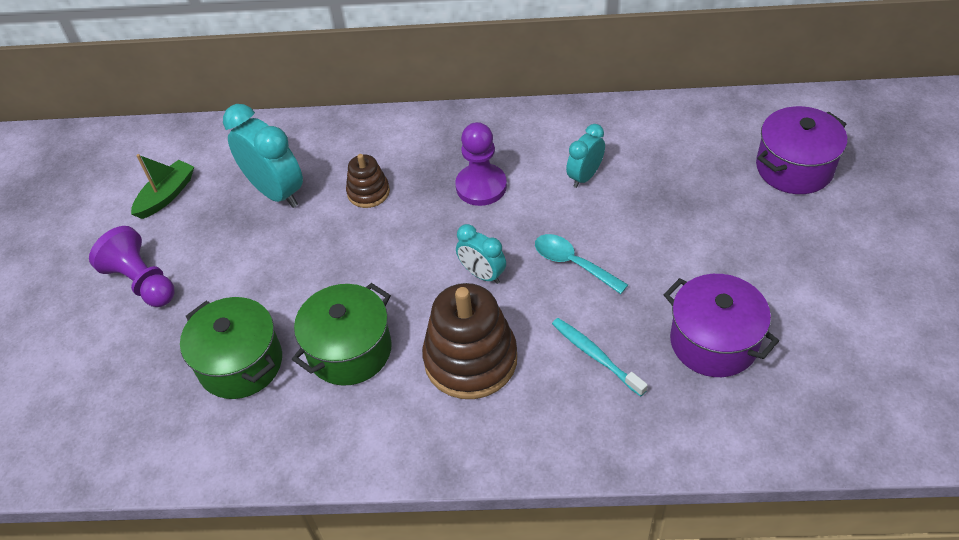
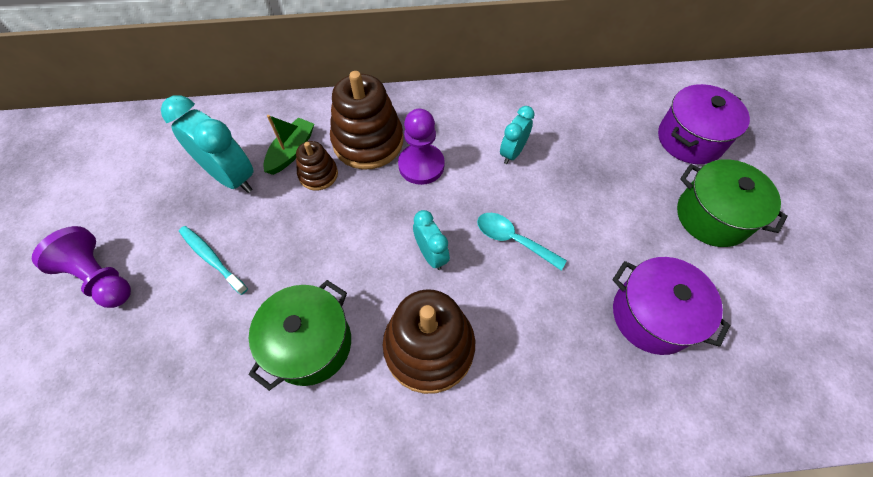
camera: 10 degrees left, 10 degrees up
(166, 195) = (125, 184): green boat -> green boat (291, 151)
(240, 363) = (201, 365): green pot -> green pot (712, 216)
(425, 160) = (368, 141): none -> brown stacking toy
(482, 274) = (431, 255): turquoise clock -> turquoise clock turned 150 degrees counterclockwise
(595, 356) = (546, 337): turquoise toothbrush -> turquoise toothbrush (212, 259)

---

• _Task description_: Beginning with the line that holds "(482, 274) = (431, 255): turquoise" and ending with the last line of the listing, output every line exactly. Leave out everything else.

• _Exercise response_:
(482, 274) = (431, 255): turquoise clock -> turquoise clock turned 150 degrees counterclockwise
(595, 356) = (546, 337): turquoise toothbrush -> turquoise toothbrush (212, 259)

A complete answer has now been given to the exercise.